#### TASK TO COMPLETE:
All of the data is to be set down again without any alteration.

——————

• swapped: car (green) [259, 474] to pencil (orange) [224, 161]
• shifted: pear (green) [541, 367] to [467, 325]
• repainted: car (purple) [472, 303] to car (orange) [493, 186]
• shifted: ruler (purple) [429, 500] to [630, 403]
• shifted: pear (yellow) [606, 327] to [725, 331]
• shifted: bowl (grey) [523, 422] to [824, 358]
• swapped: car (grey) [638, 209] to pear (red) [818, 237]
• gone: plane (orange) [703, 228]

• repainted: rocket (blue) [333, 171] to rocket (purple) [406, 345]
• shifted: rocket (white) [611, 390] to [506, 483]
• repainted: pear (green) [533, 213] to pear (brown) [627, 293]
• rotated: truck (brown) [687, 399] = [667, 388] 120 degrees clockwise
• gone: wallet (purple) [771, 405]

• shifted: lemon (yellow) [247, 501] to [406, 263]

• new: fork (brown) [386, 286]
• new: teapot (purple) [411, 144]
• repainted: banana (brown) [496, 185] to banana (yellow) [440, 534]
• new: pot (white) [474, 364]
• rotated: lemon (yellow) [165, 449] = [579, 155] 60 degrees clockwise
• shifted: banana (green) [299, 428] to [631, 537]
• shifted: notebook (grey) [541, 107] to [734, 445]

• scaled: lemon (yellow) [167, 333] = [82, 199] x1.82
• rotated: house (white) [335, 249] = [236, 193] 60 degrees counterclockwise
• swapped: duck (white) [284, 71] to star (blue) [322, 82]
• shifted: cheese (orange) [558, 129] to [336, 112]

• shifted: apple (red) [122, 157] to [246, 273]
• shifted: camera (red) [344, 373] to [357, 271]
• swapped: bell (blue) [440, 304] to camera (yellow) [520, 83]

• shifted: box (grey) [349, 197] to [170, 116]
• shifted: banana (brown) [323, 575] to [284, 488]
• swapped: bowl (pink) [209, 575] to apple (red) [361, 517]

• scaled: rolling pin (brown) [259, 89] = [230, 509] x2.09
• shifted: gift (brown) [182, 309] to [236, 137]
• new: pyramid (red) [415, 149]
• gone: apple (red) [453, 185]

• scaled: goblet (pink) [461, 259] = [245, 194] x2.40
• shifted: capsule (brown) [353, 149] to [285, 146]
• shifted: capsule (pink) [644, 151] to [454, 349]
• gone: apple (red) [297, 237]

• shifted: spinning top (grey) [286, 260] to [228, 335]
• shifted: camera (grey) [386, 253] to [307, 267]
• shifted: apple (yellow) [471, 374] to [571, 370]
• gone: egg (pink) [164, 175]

——————

#### EXERCISE OUTPUT:
• swapped: car (green) [259, 474] to pencil (orange) [224, 161]
• shifted: pear (green) [541, 367] to [467, 325]
• repainted: car (purple) [472, 303] to car (orange) [493, 186]
• shifted: ruler (purple) [429, 500] to [630, 403]
• shifted: pear (yellow) [606, 327] to [725, 331]
• shifted: bowl (grey) [523, 422] to [824, 358]
• swapped: car (grey) [638, 209] to pear (red) [818, 237]
• gone: plane (orange) [703, 228]

• repainted: rocket (blue) [333, 171] to rocket (purple) [406, 345]
• shifted: rocket (white) [611, 390] to [506, 483]
• repainted: pear (green) [533, 213] to pear (brown) [627, 293]
• rotated: truck (brown) [687, 399] = [667, 388] 120 degrees clockwise
• gone: wallet (purple) [771, 405]

• shifted: lemon (yellow) [247, 501] to [406, 263]

• new: fork (brown) [386, 286]
• new: teapot (purple) [411, 144]
• repainted: banana (brown) [496, 185] to banana (yellow) [440, 534]
• new: pot (white) [474, 364]
• rotated: lemon (yellow) [165, 449] = [579, 155] 60 degrees clockwise
• shifted: banana (green) [299, 428] to [631, 537]
• shifted: notebook (grey) [541, 107] to [734, 445]

• scaled: lemon (yellow) [167, 333] = [82, 199] x1.82
• rotated: house (white) [335, 249] = [236, 193] 60 degrees counterclockwise
• swapped: duck (white) [284, 71] to star (blue) [322, 82]
• shifted: cheese (orange) [558, 129] to [336, 112]

• shifted: apple (red) [122, 157] to [246, 273]
• shifted: camera (red) [344, 373] to [357, 271]
• swapped: bell (blue) [440, 304] to camera (yellow) [520, 83]

• shifted: box (grey) [349, 197] to [170, 116]
• shifted: banana (brown) [323, 575] to [284, 488]
• swapped: bowl (pink) [209, 575] to apple (red) [361, 517]

• scaled: rolling pin (brown) [259, 89] = [230, 509] x2.09
• shifted: gift (brown) [182, 309] to [236, 137]
• new: pyramid (red) [415, 149]
• gone: apple (red) [453, 185]

• scaled: goblet (pink) [461, 259] = [245, 194] x2.40
• shifted: capsule (brown) [353, 149] to [285, 146]
• shifted: capsule (pink) [644, 151] to [454, 349]
• gone: apple (red) [297, 237]

• shifted: spinning top (grey) [286, 260] to [228, 335]
• shifted: camera (grey) [386, 253] to [307, 267]
• shifted: apple (yellow) [471, 374] to [571, 370]
• gone: egg (pink) [164, 175]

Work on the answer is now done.